■ Exercise goal ■
Each line from the one containing "U4 pin PGND: GND -> MA" through the end of the entries below should be transcribed exactly, and no other line.

■ Provided data ■

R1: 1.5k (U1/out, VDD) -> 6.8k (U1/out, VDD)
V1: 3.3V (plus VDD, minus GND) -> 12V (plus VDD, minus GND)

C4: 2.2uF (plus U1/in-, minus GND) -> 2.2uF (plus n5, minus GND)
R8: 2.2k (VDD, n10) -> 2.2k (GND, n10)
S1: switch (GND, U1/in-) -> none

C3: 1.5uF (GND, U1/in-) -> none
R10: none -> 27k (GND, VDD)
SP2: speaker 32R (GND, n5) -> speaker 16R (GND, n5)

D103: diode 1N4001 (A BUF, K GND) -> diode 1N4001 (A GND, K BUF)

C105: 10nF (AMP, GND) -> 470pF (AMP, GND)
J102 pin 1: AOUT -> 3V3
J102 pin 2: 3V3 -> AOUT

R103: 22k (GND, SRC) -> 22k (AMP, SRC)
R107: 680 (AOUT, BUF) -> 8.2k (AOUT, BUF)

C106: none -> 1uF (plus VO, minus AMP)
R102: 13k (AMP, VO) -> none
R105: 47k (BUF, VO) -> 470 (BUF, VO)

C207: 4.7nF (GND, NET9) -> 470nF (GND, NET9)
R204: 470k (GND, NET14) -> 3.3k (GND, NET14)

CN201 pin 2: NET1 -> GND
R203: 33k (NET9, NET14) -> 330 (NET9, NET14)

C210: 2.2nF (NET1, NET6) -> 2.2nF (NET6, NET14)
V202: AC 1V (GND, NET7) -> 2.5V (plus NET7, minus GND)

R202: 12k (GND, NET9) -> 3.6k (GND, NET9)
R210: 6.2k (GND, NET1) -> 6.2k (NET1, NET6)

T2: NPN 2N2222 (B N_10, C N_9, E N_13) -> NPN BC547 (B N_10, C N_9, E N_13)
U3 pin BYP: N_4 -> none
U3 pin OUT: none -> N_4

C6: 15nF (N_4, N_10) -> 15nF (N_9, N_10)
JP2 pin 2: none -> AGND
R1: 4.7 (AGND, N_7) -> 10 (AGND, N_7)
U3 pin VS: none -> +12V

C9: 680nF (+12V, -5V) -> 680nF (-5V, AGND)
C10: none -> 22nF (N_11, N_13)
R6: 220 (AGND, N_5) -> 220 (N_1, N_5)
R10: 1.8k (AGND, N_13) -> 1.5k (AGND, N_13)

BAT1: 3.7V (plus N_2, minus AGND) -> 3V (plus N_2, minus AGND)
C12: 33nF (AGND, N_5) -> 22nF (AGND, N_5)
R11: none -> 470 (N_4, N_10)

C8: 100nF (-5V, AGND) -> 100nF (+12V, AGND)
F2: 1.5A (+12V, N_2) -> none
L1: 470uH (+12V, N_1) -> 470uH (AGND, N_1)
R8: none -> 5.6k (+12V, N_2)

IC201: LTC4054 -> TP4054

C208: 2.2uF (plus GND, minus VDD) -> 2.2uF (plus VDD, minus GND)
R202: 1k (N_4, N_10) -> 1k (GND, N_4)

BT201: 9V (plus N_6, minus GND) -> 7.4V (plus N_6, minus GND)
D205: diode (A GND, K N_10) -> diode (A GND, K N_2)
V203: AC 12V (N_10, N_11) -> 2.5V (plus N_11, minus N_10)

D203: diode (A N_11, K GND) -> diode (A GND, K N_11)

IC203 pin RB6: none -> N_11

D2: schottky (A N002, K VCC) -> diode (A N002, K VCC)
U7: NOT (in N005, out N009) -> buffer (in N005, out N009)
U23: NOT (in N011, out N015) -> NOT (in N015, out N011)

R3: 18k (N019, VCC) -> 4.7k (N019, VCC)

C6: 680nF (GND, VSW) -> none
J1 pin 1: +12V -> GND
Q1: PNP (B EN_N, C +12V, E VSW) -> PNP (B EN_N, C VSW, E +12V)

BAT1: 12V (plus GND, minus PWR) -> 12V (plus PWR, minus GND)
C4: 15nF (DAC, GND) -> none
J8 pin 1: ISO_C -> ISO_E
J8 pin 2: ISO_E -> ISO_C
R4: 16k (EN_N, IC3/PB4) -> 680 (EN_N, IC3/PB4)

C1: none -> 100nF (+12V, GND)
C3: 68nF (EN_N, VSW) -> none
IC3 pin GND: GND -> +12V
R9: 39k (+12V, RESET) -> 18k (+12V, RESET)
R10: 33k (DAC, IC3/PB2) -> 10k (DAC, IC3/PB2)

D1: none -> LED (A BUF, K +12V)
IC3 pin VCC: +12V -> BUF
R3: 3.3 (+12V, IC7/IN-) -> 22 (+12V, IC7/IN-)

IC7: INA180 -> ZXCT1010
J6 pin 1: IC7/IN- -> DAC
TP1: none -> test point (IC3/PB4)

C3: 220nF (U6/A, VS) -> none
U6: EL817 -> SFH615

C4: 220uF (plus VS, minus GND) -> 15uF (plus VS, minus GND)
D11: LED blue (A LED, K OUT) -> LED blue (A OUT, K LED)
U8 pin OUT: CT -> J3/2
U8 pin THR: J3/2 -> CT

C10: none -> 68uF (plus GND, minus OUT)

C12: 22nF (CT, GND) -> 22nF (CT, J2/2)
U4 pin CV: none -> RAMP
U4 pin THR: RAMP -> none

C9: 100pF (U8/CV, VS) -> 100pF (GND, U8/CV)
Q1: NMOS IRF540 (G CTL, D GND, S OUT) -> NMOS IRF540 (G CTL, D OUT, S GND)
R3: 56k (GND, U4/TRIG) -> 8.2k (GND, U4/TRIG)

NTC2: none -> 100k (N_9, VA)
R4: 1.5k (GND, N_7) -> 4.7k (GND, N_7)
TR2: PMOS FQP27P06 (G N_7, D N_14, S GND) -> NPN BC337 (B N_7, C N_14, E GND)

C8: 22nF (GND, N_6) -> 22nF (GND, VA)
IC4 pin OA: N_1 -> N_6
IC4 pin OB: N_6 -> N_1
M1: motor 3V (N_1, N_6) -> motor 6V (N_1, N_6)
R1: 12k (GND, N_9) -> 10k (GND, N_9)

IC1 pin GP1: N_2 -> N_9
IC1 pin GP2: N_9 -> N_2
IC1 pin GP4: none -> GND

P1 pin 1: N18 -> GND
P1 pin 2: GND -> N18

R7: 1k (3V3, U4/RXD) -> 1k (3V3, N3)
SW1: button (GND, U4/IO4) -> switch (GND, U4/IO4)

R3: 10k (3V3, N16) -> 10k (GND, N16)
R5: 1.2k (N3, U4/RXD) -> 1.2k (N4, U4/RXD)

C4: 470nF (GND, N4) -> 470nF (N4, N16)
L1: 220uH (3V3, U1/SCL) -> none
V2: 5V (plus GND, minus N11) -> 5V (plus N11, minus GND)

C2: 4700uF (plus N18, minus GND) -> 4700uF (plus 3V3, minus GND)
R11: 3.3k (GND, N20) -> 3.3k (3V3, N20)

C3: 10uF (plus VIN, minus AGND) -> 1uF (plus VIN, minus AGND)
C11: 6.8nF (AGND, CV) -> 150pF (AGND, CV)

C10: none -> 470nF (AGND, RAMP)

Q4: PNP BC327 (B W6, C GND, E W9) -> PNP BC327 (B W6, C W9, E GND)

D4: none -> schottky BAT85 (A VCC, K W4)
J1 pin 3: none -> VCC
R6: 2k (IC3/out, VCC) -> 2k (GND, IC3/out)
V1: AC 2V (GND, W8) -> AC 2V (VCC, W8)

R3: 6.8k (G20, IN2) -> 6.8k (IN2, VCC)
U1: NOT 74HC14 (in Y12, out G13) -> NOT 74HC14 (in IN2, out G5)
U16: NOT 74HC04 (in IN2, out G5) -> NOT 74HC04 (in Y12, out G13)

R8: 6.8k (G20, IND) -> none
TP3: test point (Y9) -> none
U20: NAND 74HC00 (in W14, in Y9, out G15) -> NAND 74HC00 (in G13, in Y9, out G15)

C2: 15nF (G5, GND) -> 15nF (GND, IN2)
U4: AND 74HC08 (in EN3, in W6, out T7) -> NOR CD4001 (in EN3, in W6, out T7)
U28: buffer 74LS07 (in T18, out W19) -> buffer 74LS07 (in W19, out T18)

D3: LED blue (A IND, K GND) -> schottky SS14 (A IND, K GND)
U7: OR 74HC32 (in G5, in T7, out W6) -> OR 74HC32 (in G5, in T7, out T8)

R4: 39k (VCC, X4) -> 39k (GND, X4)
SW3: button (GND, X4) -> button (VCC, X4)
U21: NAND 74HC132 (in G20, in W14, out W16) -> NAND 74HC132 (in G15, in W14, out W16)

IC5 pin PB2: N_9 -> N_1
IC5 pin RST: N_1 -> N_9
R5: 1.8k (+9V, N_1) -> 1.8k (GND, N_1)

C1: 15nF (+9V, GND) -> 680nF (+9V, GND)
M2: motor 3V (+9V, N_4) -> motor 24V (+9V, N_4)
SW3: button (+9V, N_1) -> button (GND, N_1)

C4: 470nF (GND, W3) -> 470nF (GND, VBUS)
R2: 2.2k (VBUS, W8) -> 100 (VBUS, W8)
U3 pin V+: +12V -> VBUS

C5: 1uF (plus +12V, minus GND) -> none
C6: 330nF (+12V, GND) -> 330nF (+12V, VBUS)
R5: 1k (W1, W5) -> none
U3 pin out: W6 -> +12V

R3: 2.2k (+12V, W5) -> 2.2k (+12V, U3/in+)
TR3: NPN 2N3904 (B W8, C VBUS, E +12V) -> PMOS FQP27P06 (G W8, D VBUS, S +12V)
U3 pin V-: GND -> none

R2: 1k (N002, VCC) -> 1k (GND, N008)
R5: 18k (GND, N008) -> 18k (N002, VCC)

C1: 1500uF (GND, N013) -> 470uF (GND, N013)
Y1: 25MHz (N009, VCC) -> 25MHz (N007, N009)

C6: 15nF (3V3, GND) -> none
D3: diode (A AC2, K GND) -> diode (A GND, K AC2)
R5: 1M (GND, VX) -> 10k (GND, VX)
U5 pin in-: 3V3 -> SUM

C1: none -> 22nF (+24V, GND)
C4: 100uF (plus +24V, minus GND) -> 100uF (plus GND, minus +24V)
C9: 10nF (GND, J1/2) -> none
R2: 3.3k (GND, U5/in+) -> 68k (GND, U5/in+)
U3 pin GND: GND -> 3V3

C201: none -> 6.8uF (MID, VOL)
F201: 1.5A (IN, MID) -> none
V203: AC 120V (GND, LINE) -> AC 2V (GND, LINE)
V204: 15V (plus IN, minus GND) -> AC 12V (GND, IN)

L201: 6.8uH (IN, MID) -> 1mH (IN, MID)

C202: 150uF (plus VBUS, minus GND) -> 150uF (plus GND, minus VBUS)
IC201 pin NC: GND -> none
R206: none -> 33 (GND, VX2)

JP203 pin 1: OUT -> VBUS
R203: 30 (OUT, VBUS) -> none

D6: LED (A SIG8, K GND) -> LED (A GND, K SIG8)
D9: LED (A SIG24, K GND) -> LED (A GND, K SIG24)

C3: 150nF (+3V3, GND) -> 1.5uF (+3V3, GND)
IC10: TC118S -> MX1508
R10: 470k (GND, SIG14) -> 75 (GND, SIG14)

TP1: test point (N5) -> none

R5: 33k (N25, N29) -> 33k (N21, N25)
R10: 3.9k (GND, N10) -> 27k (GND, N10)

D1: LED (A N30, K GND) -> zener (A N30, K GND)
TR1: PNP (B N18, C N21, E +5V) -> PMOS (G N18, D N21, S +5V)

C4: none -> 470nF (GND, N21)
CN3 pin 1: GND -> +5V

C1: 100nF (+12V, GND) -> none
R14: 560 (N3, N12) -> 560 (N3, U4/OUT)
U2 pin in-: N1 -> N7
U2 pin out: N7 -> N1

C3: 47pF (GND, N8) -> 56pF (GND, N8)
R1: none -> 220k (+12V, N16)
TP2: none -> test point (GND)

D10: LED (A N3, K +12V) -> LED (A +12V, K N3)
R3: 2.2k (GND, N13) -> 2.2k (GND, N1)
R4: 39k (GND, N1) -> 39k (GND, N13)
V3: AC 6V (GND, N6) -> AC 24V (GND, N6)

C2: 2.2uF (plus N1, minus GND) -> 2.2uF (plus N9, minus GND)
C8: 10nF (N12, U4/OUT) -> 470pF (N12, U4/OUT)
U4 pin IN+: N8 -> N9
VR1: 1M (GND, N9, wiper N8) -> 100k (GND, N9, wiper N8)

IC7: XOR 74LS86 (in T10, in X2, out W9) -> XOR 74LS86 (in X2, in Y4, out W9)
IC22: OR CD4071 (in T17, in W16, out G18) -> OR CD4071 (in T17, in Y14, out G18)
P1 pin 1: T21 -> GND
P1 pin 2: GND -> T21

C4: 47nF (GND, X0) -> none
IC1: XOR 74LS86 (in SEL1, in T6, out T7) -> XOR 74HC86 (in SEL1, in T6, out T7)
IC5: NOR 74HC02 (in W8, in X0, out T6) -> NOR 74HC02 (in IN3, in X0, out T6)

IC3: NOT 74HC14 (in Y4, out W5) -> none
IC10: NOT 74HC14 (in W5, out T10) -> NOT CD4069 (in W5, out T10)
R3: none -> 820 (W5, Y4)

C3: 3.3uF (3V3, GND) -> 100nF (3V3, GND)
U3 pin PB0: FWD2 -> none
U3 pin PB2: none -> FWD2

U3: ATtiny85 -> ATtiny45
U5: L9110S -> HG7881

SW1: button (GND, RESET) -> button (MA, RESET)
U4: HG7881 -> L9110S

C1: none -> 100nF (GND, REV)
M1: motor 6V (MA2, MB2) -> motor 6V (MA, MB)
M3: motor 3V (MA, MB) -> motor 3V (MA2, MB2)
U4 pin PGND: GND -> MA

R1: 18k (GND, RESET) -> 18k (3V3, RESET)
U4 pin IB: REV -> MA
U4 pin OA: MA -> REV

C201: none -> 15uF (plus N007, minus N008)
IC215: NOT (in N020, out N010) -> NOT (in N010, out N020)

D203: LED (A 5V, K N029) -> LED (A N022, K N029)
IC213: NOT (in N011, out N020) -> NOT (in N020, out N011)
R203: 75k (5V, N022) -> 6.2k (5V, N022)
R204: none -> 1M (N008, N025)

■ Task solution ■
U4 pin PGND: GND -> MA

R1: 18k (GND, RESET) -> 18k (3V3, RESET)
U4 pin IB: REV -> MA
U4 pin OA: MA -> REV

C201: none -> 15uF (plus N007, minus N008)
IC215: NOT (in N020, out N010) -> NOT (in N010, out N020)

D203: LED (A 5V, K N029) -> LED (A N022, K N029)
IC213: NOT (in N011, out N020) -> NOT (in N020, out N011)
R203: 75k (5V, N022) -> 6.2k (5V, N022)
R204: none -> 1M (N008, N025)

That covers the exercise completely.